Repeat each entry exactly and drop the pictures.

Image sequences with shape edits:
=== Section Start ===

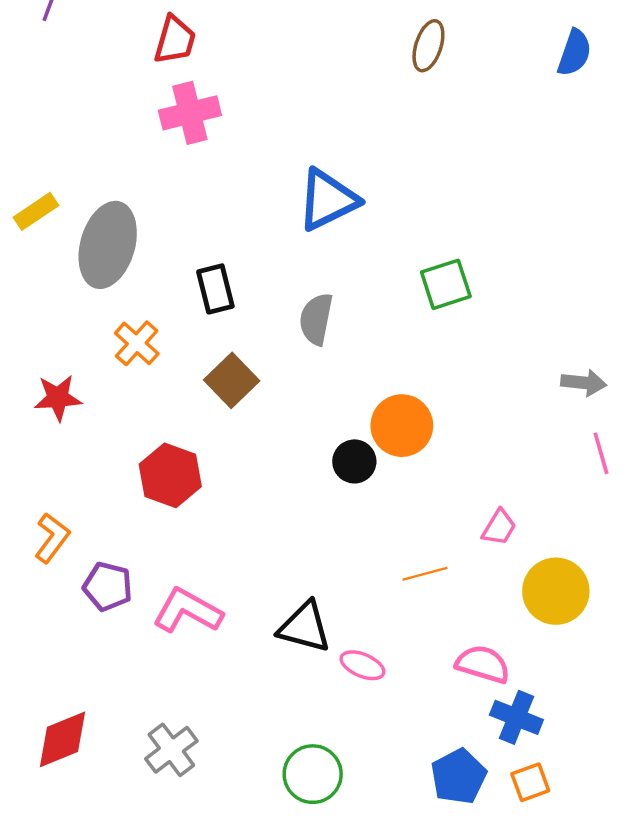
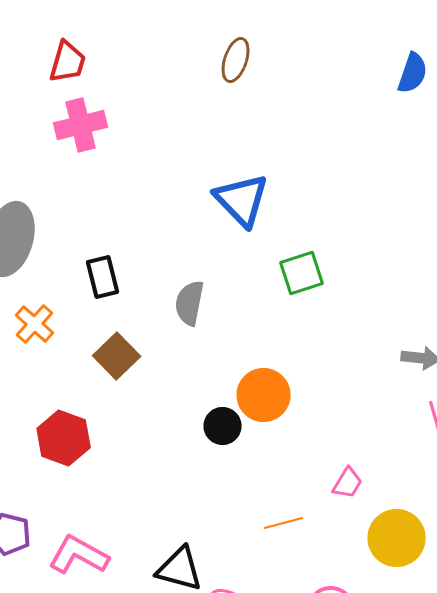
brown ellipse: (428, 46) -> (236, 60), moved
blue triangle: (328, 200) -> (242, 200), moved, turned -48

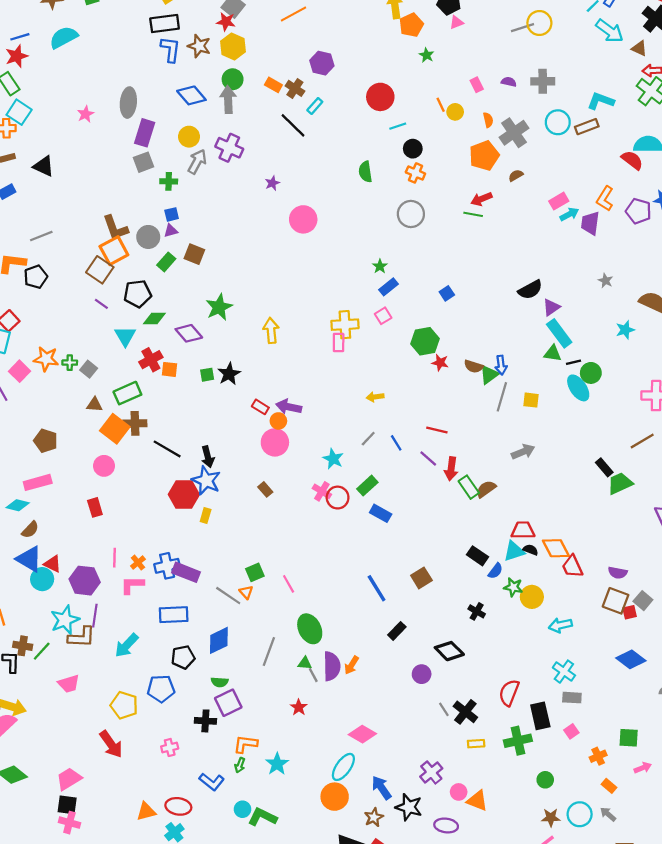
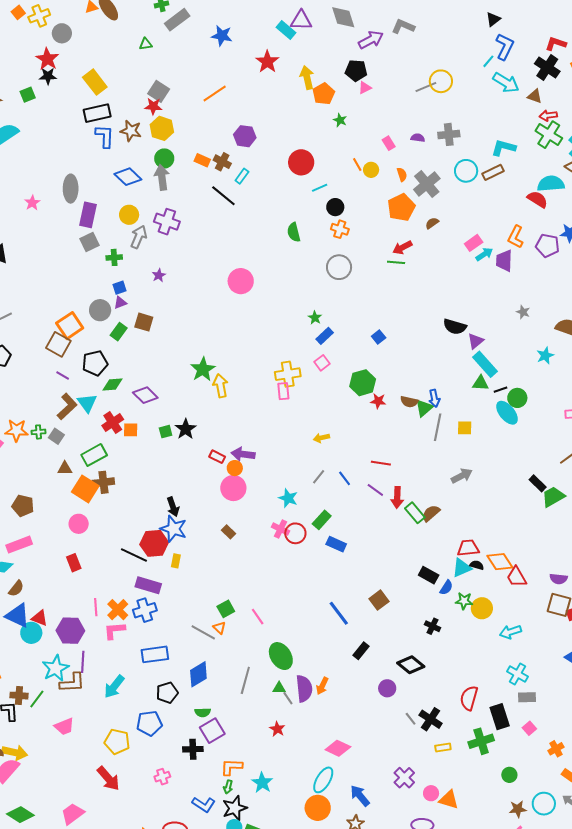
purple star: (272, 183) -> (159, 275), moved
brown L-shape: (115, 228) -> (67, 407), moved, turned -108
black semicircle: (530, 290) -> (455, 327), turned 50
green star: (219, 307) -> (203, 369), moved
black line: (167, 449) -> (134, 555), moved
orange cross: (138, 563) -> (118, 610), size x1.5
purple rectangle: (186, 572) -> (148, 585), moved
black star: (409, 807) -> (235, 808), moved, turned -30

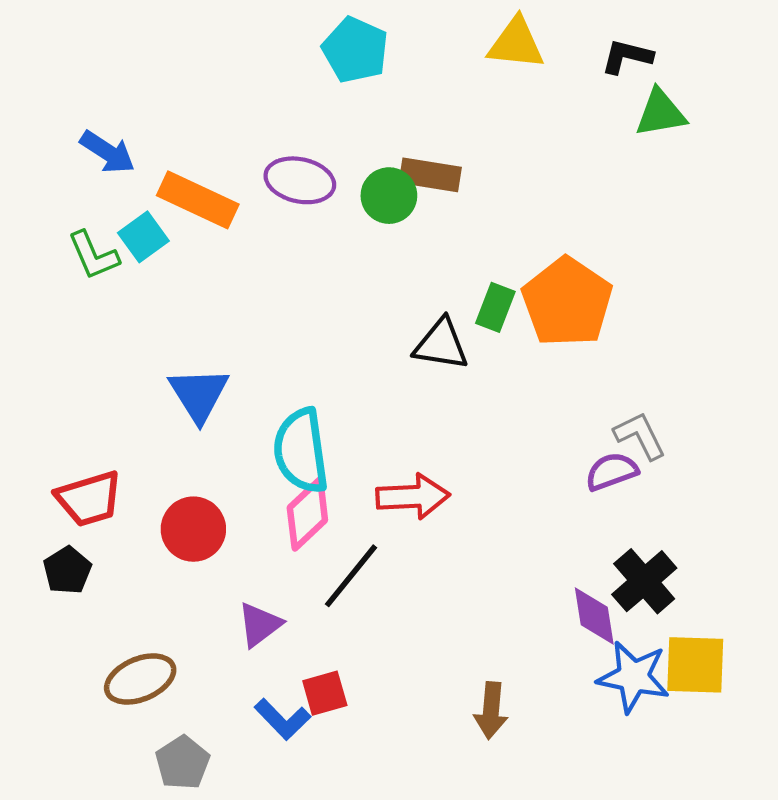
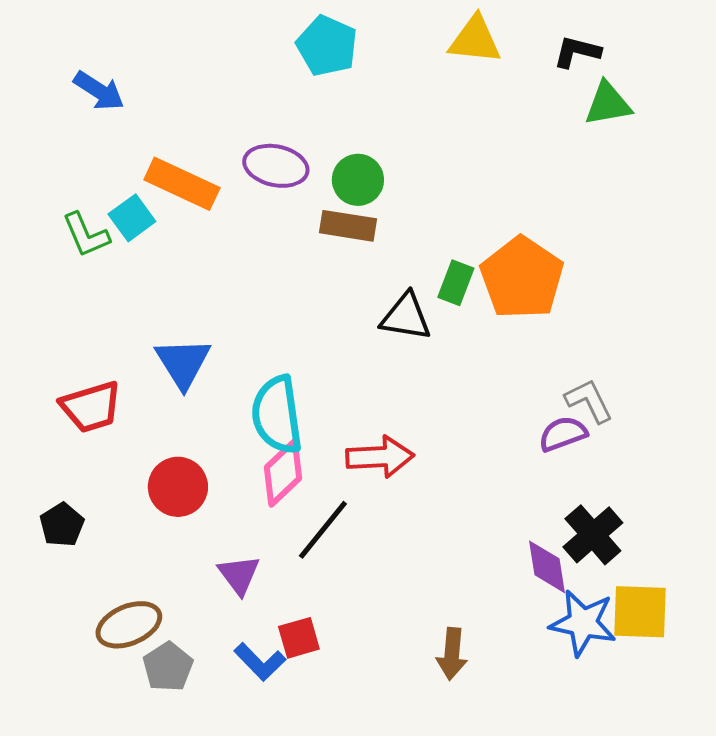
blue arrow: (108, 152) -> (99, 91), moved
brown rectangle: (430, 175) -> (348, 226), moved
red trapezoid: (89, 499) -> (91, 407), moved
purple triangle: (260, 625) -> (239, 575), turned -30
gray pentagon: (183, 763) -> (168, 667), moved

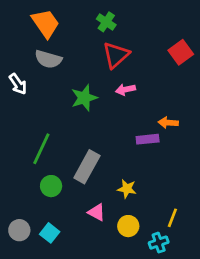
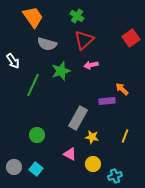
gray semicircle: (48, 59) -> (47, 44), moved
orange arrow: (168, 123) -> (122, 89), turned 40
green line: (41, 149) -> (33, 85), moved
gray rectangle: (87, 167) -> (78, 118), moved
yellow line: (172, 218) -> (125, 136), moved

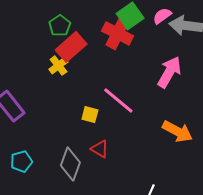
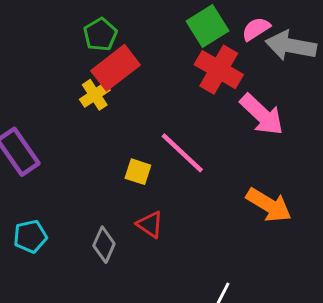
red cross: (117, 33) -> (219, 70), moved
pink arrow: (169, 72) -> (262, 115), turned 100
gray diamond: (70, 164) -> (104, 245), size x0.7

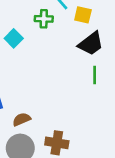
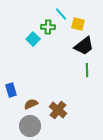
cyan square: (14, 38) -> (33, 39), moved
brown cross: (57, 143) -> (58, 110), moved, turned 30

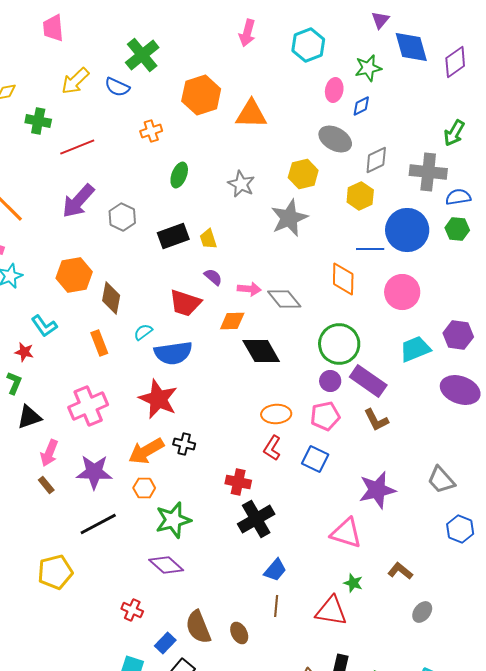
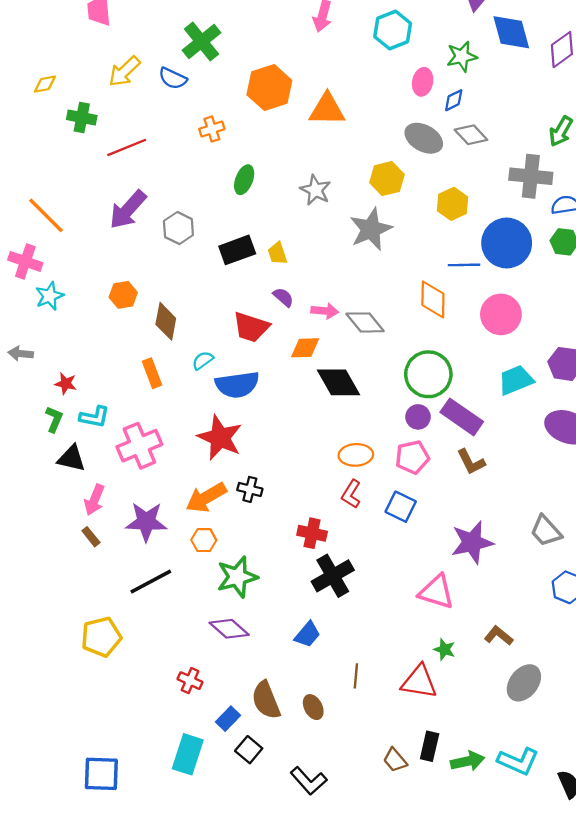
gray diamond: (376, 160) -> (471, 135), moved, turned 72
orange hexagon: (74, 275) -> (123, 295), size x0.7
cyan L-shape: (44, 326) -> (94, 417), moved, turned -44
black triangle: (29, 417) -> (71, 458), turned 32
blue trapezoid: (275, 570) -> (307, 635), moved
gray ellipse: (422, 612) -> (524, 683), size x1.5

=== Section End ===

Response
brown ellipse: (428, 46) -> (236, 60), moved
blue triangle: (328, 200) -> (242, 200), moved, turned -48

purple star: (272, 183) -> (159, 275), moved
brown L-shape: (115, 228) -> (67, 407), moved, turned -108
black semicircle: (530, 290) -> (455, 327), turned 50
green star: (219, 307) -> (203, 369), moved
black line: (167, 449) -> (134, 555), moved
orange cross: (138, 563) -> (118, 610), size x1.5
purple rectangle: (186, 572) -> (148, 585), moved
black star: (409, 807) -> (235, 808), moved, turned -30

blue arrow: (108, 152) -> (99, 91), moved
brown rectangle: (430, 175) -> (348, 226), moved
red trapezoid: (89, 499) -> (91, 407), moved
purple triangle: (260, 625) -> (239, 575), turned -30
gray pentagon: (183, 763) -> (168, 667), moved

gray semicircle: (48, 59) -> (47, 44), moved
orange arrow: (168, 123) -> (122, 89), turned 40
green line: (41, 149) -> (33, 85), moved
gray rectangle: (87, 167) -> (78, 118), moved
yellow line: (172, 218) -> (125, 136), moved

red cross: (117, 33) -> (219, 70), moved
pink arrow: (169, 72) -> (262, 115), turned 100
gray diamond: (70, 164) -> (104, 245), size x0.7

cyan square: (14, 38) -> (33, 39), moved
brown cross: (57, 143) -> (58, 110), moved, turned 30

gray diamond: (376, 160) -> (471, 135), moved, turned 72
orange hexagon: (74, 275) -> (123, 295), size x0.7
cyan L-shape: (44, 326) -> (94, 417), moved, turned -44
black triangle: (29, 417) -> (71, 458), turned 32
blue trapezoid: (275, 570) -> (307, 635), moved
gray ellipse: (422, 612) -> (524, 683), size x1.5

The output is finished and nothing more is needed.